— EXERCISE PROMPT —
Which lines in the entries below contain the string "pink"? Show each of them in full.

— INFORMATION —

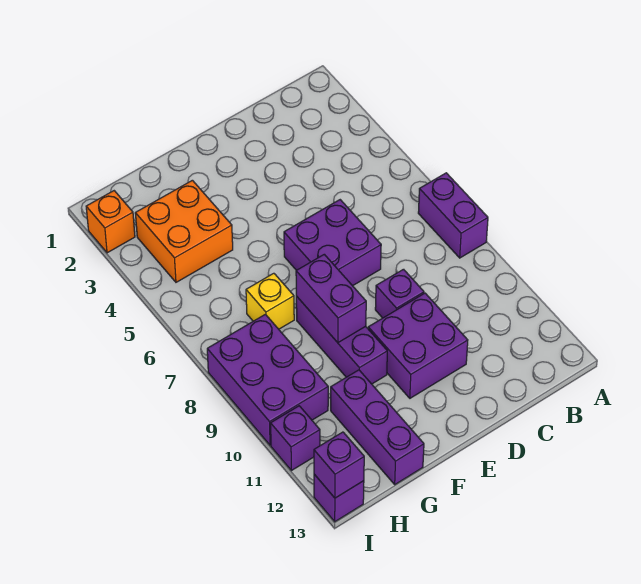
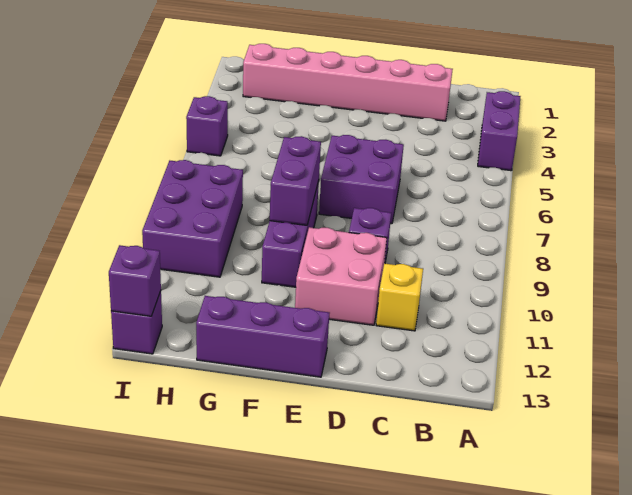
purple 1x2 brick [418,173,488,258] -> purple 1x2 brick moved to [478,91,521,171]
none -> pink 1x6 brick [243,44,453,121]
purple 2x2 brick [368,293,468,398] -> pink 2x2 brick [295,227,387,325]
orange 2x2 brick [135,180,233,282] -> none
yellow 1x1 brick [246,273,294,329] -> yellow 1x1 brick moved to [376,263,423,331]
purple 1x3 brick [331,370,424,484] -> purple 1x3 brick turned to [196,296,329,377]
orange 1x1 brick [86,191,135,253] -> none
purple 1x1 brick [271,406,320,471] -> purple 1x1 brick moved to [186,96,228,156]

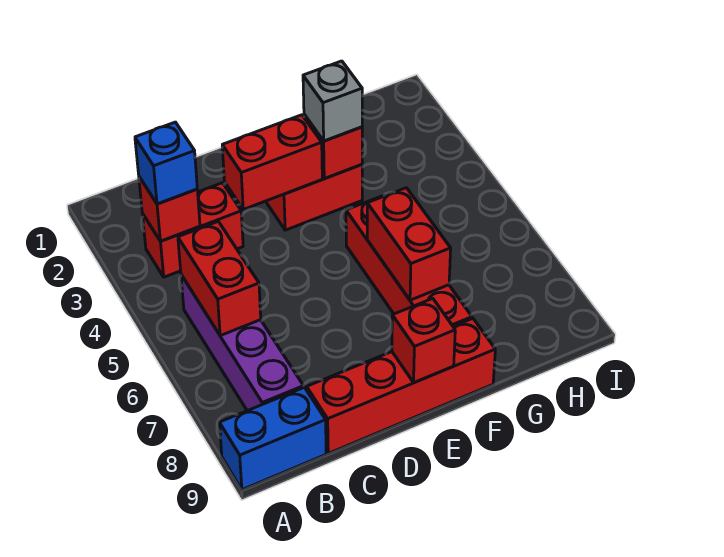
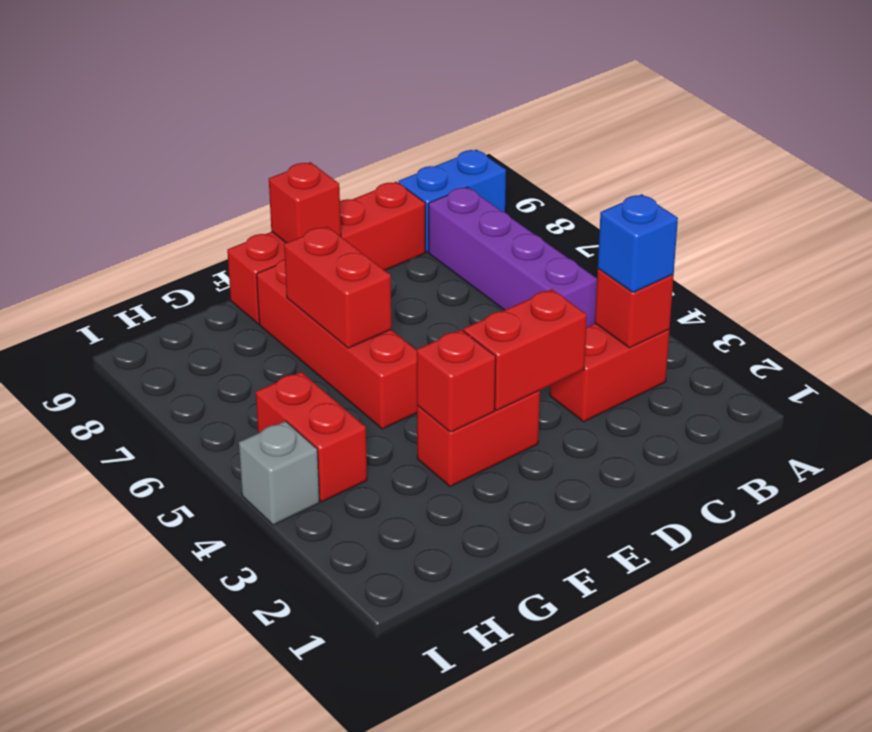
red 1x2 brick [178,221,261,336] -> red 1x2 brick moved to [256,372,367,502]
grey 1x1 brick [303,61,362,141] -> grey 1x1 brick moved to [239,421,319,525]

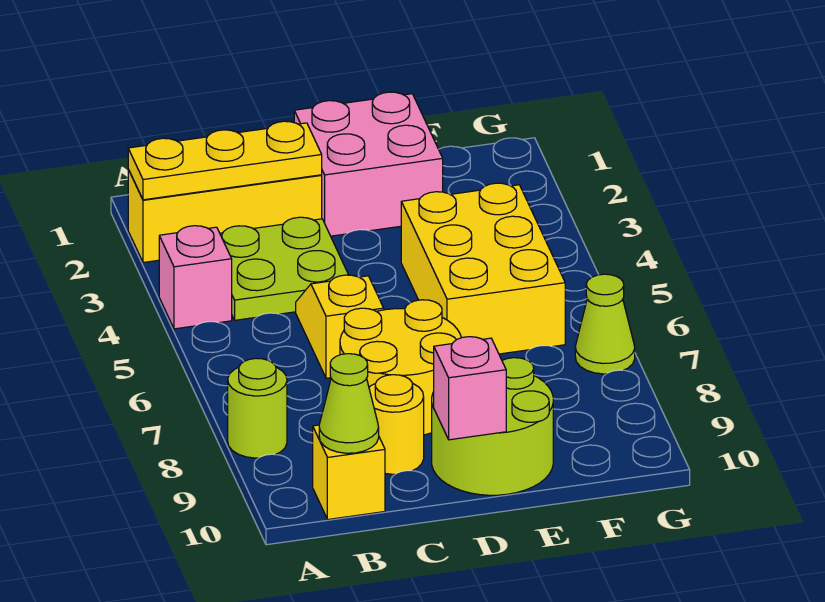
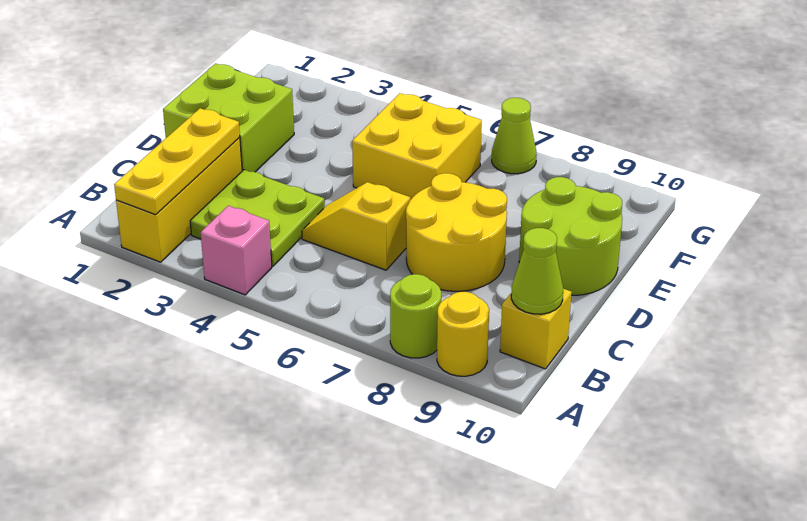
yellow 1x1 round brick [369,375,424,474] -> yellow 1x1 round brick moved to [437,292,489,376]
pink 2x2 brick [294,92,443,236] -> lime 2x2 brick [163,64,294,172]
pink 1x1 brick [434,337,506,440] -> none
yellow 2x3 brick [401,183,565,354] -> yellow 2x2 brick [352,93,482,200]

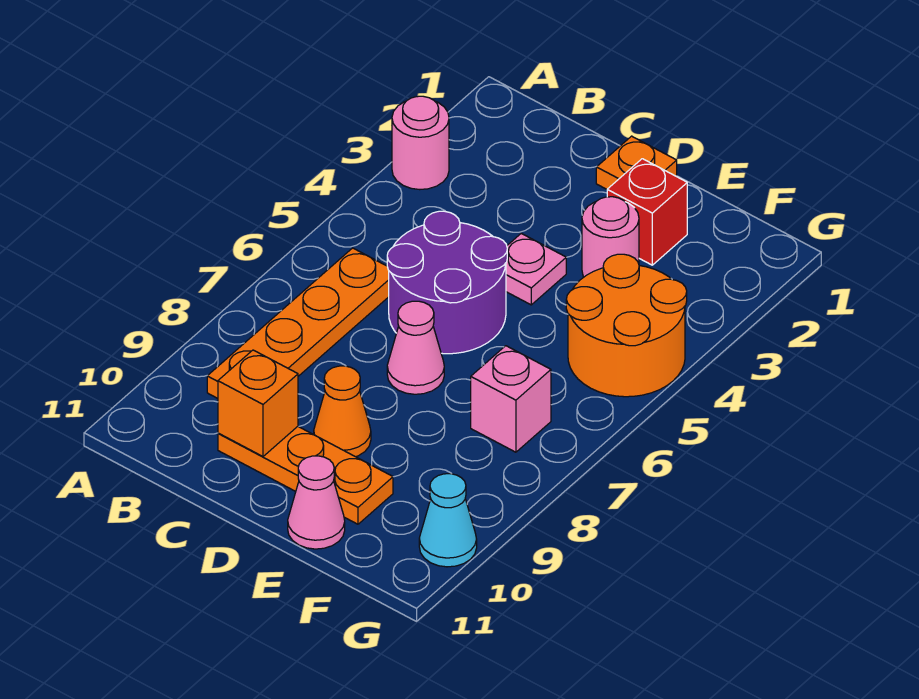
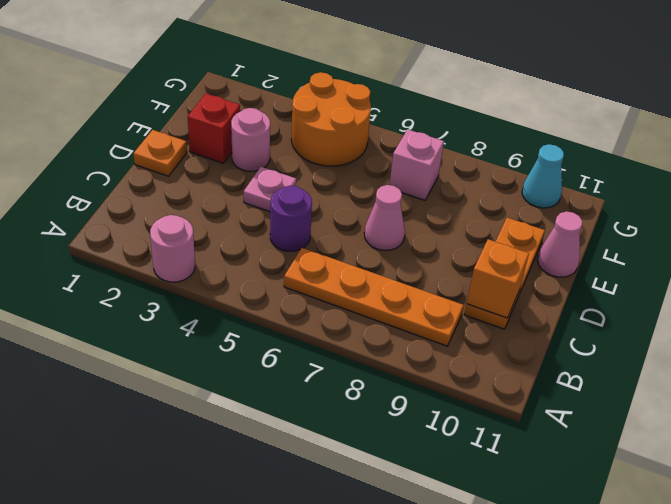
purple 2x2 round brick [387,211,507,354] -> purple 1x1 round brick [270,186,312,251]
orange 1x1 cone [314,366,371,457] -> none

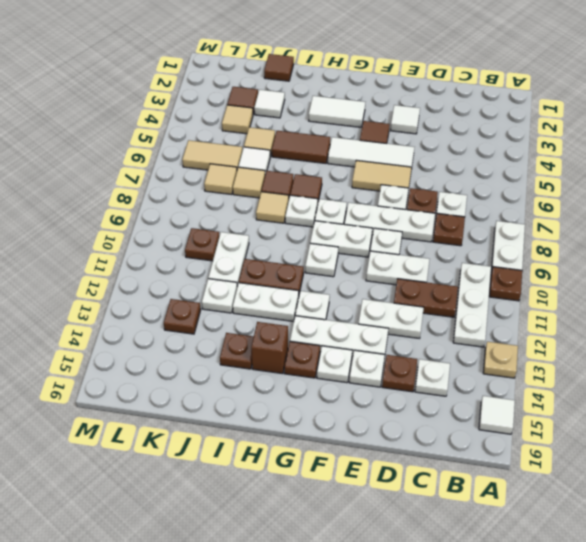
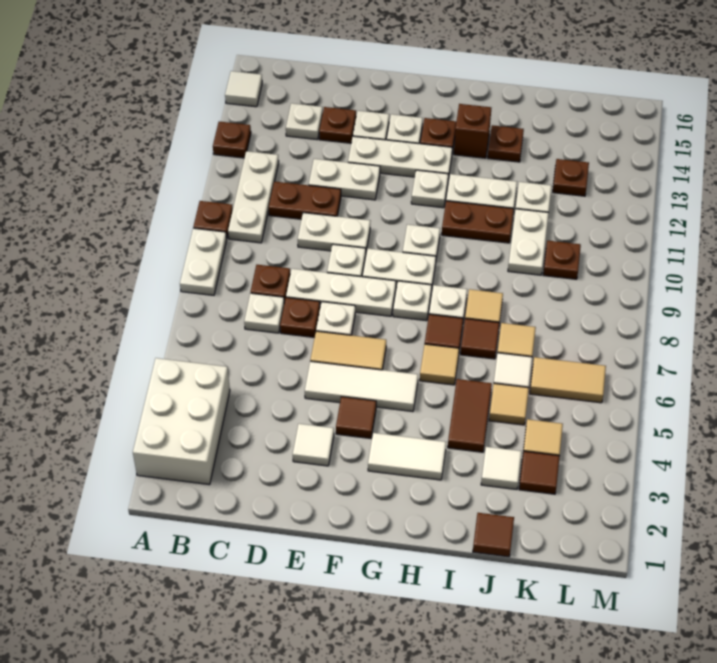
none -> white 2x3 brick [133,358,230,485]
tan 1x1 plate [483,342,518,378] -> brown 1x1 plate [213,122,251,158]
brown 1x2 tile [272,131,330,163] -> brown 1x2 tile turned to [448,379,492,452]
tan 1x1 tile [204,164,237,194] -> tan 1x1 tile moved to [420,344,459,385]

— TASK RESULT —
none -> pink 1x6 brick [243,44,453,121]
purple 2x2 brick [368,293,468,398] -> pink 2x2 brick [295,227,387,325]
pink 2x2 brick [294,92,443,236] -> lime 2x2 brick [163,64,294,172]
pink 1x1 brick [434,337,506,440] -> none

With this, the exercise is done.